▸ Exercise material:

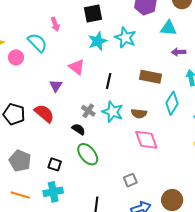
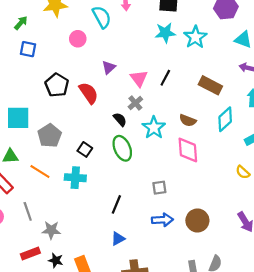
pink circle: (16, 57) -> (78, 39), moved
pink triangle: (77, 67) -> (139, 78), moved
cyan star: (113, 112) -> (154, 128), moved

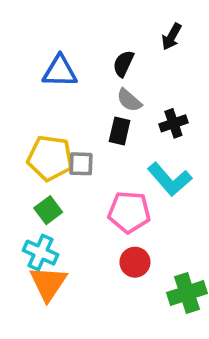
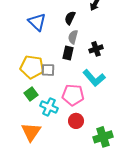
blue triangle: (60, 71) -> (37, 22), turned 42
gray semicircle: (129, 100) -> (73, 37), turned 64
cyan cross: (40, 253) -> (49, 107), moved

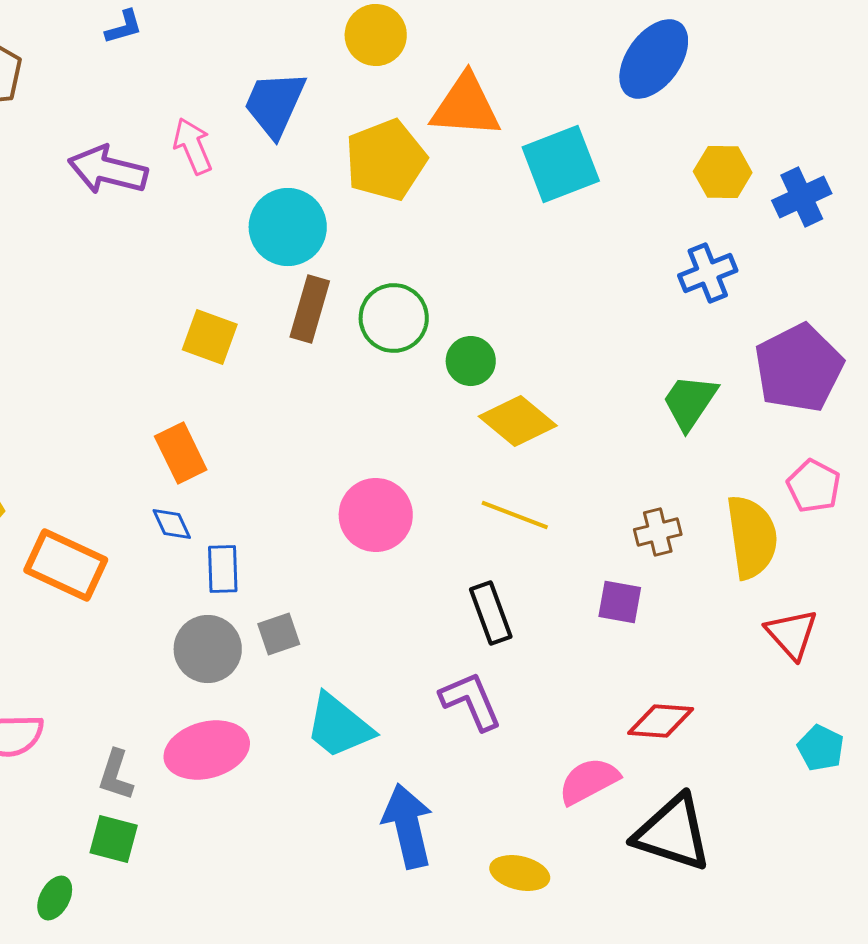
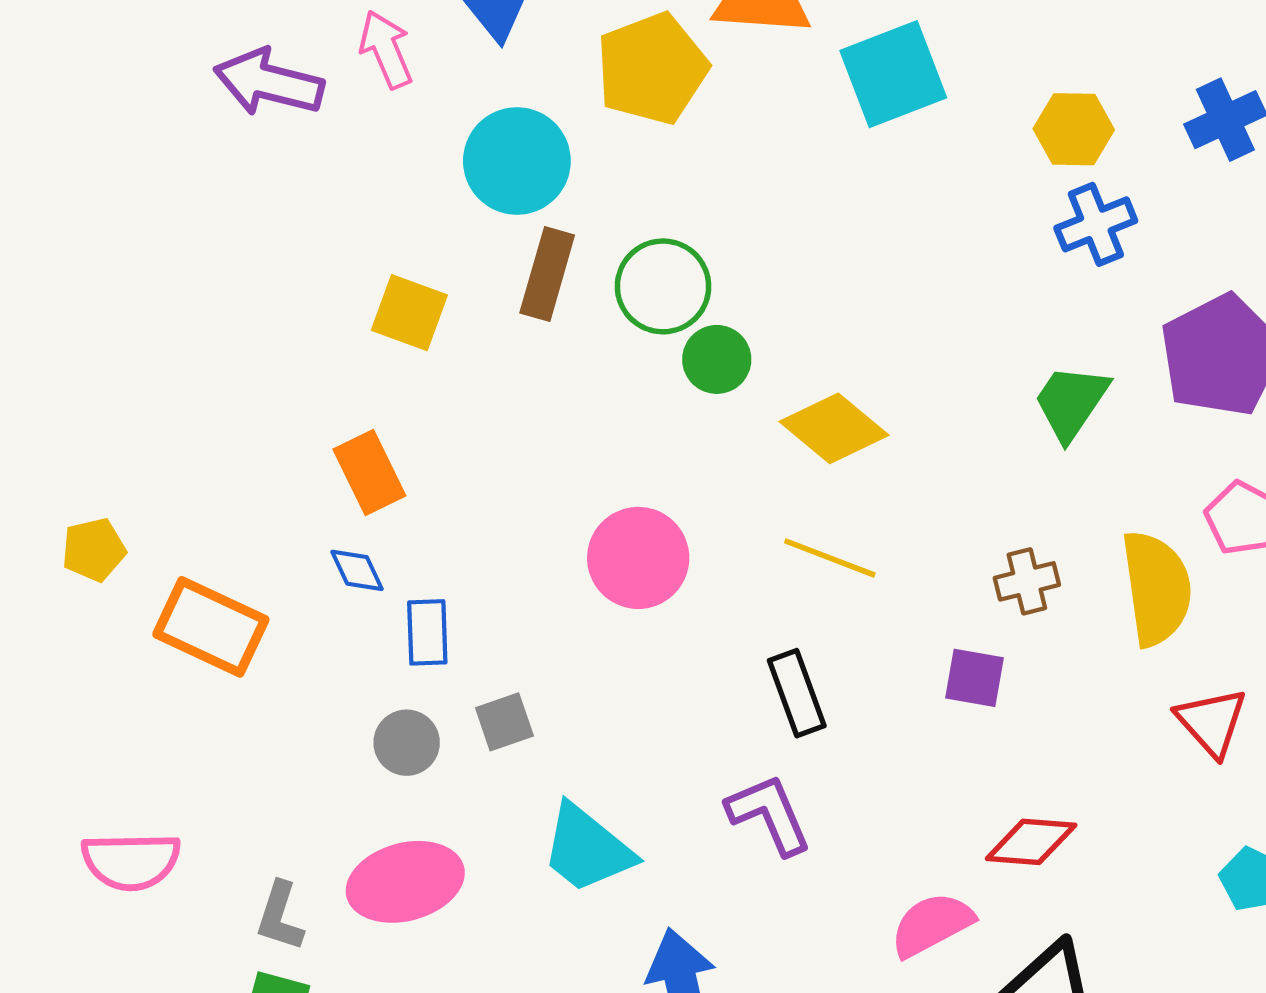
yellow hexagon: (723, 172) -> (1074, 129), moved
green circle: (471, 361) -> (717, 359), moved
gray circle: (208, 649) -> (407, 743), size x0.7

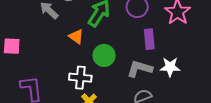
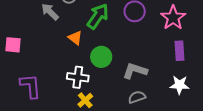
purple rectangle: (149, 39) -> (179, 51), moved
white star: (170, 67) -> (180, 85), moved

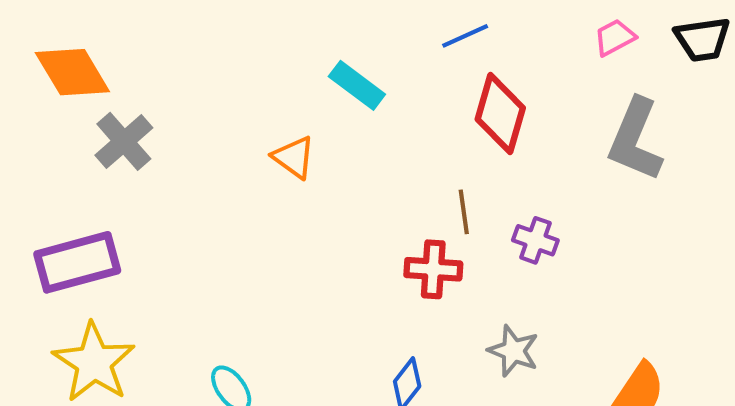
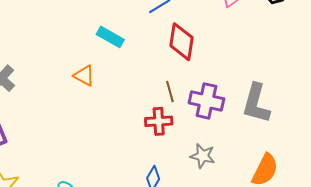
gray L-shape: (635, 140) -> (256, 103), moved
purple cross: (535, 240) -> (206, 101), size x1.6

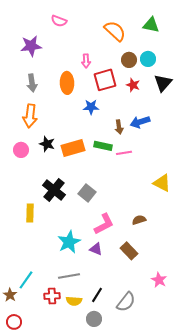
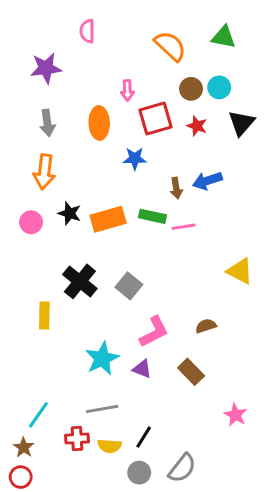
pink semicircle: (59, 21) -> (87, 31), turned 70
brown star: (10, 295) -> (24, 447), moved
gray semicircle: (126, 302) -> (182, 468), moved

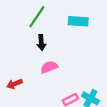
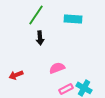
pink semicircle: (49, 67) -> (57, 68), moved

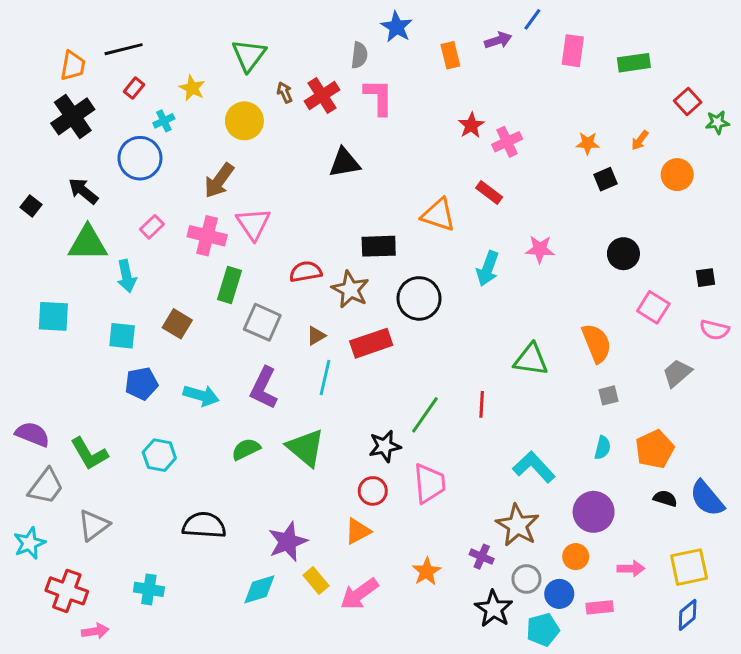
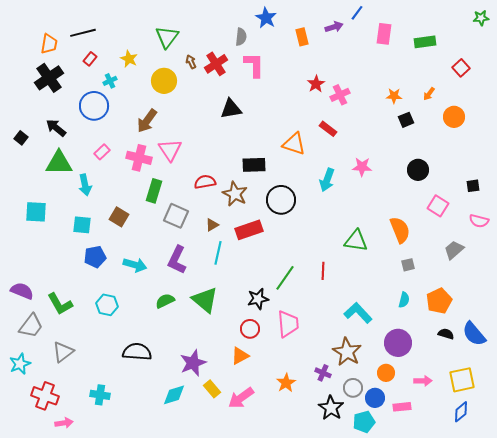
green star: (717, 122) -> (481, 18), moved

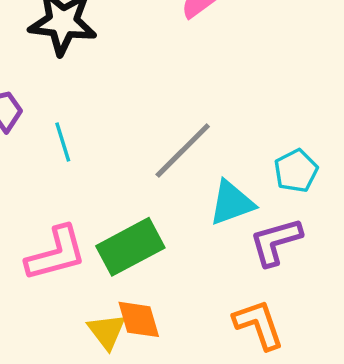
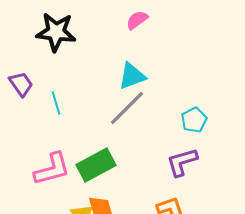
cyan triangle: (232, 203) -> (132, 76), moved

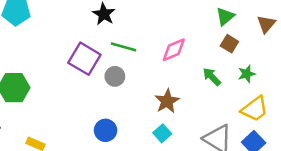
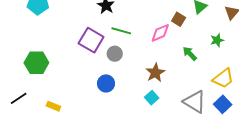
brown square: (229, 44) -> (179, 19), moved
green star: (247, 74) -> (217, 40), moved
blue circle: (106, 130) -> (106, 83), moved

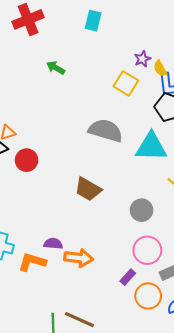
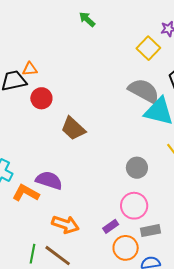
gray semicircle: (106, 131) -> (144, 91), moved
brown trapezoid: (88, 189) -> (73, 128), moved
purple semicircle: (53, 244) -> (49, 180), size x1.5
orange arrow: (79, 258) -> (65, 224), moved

▸ Work instruction:
Going through the lines above one by one, tally those with the word "cyan" and give only the total.

▸ Solution to this problem:
3